PROBLEM DETAILS
Make a verbatim copy of the entries below; pictures stay out.

======== RECORDS TO PROCESS

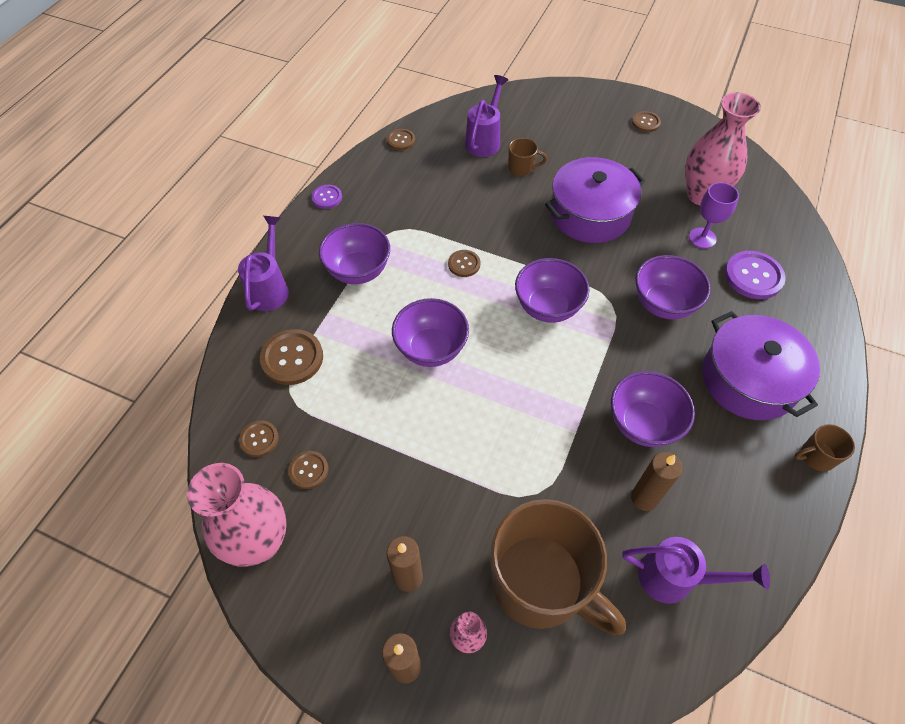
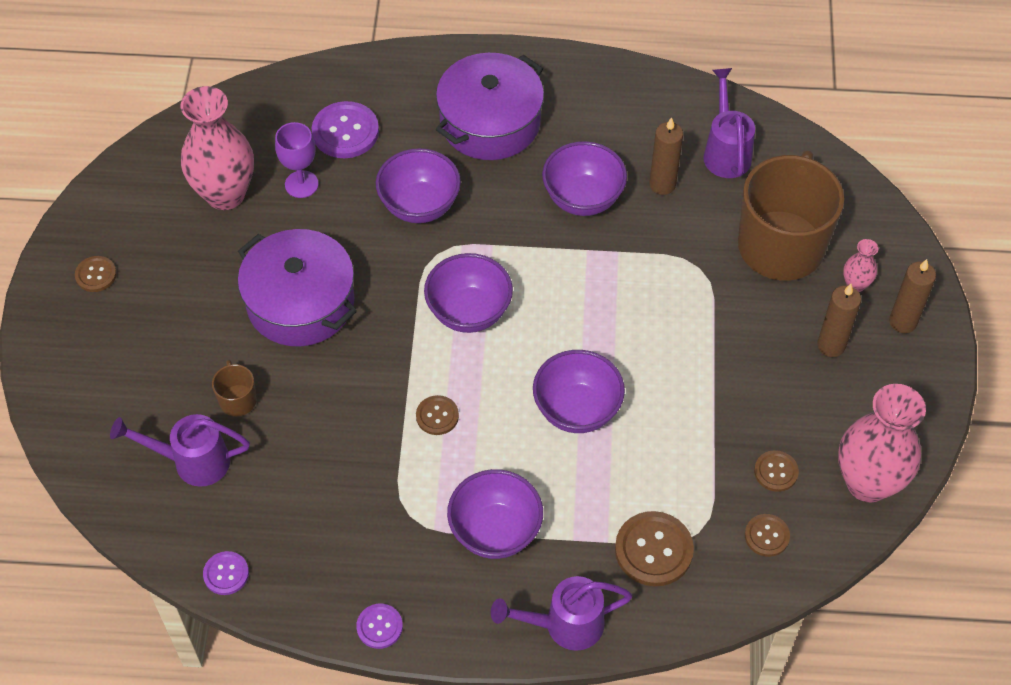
camera: 110 degrees left, 0 degrees up
brown button [387,129,415,150] -> purple button [203,551,249,595]
brown mug [794,424,855,472] -> none

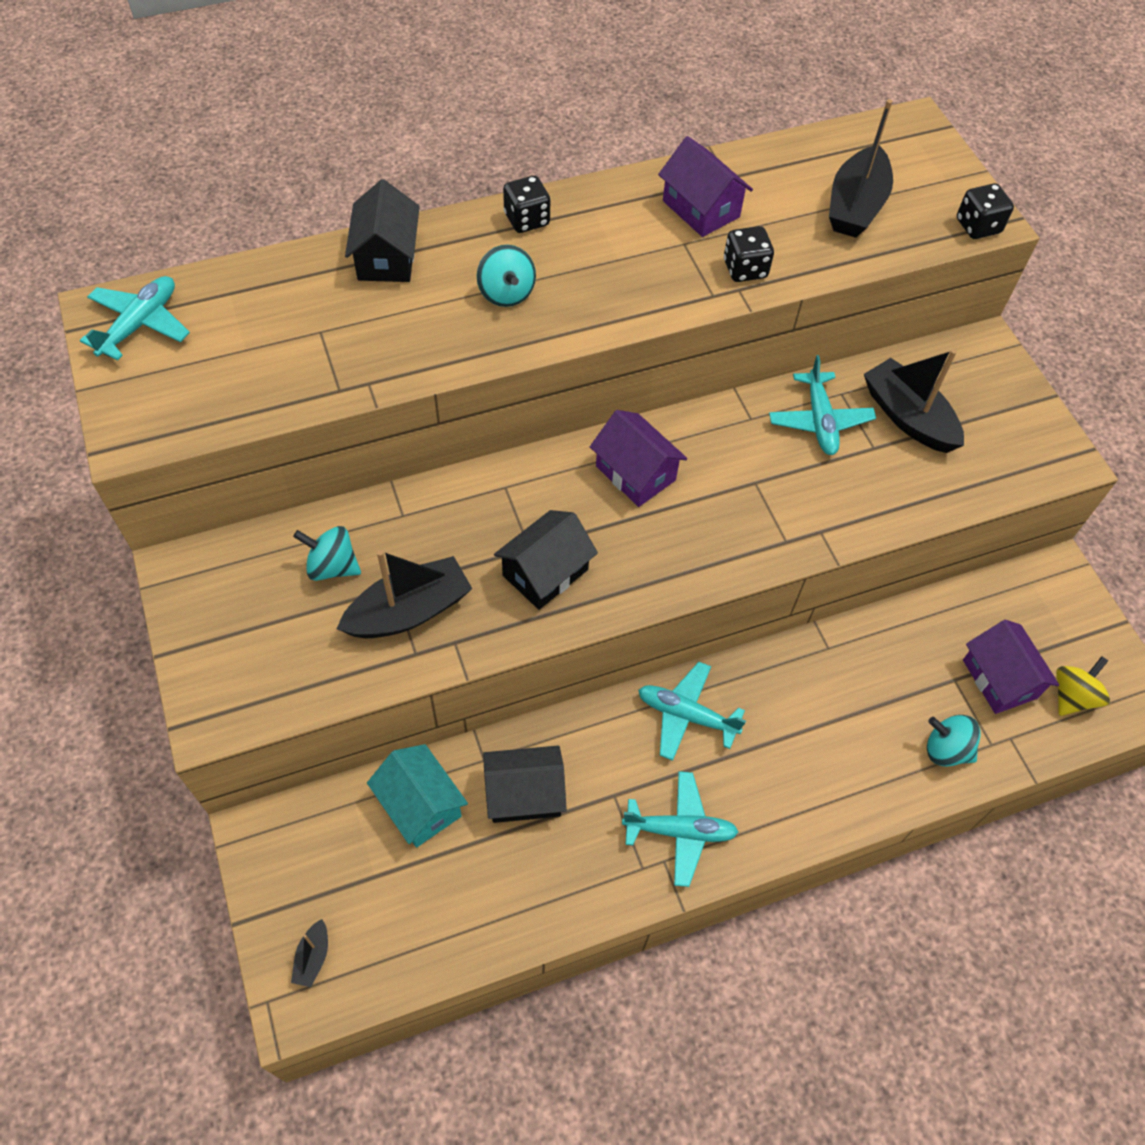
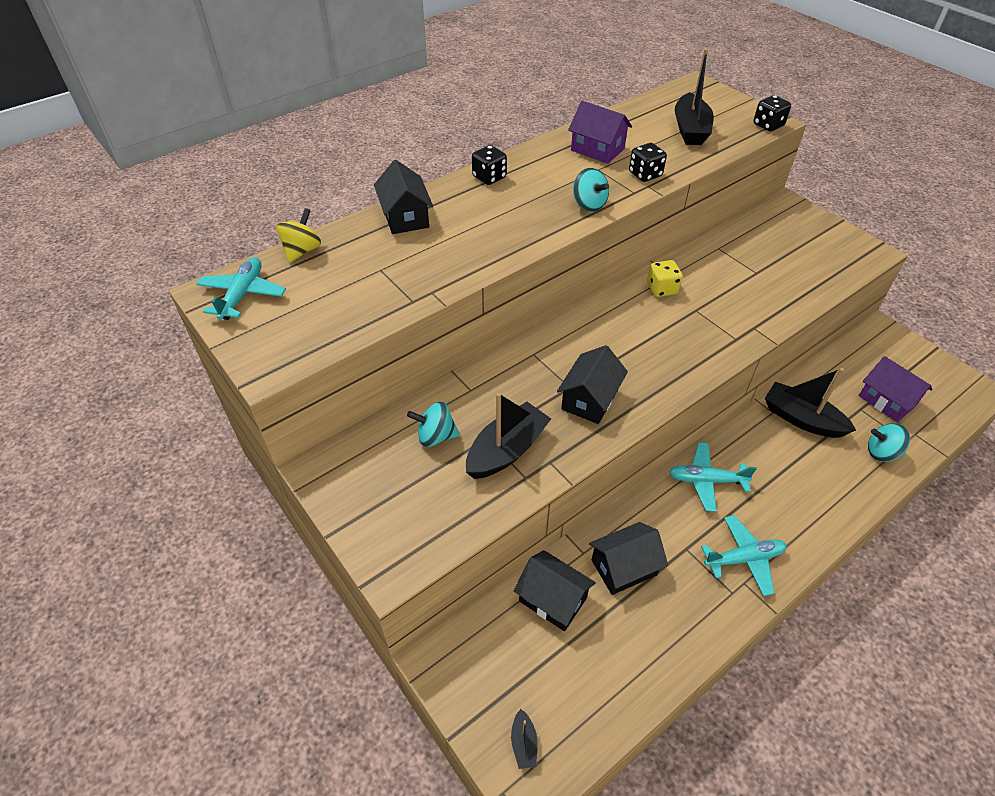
camera: 15 degrees left, 10 degrees down
turquoise house [367,744,468,847] -> black house [514,550,596,631]
turquoise spinning top [477,245,536,307] -> turquoise spinning top moved to [573,168,609,212]
purple house [590,410,687,507] -> none
turquoise plane [769,355,876,455] -> none
black boat [864,349,964,453] -> black boat moved to [765,368,856,438]
yellow spinning top [1056,656,1110,716] -> yellow spinning top moved to [276,208,321,263]
none -> yellow dice [647,260,683,297]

================

THE COMPLETED TASK
camera: 110 degrees left, 0 degrees up
brown button [387,129,415,150] -> purple button [203,551,249,595]
brown mug [794,424,855,472] -> none

camera: 15 degrees left, 10 degrees down
turquoise house [367,744,468,847] -> black house [514,550,596,631]
turquoise spinning top [477,245,536,307] -> turquoise spinning top moved to [573,168,609,212]
purple house [590,410,687,507] -> none
turquoise plane [769,355,876,455] -> none
black boat [864,349,964,453] -> black boat moved to [765,368,856,438]
yellow spinning top [1056,656,1110,716] -> yellow spinning top moved to [276,208,321,263]
none -> yellow dice [647,260,683,297]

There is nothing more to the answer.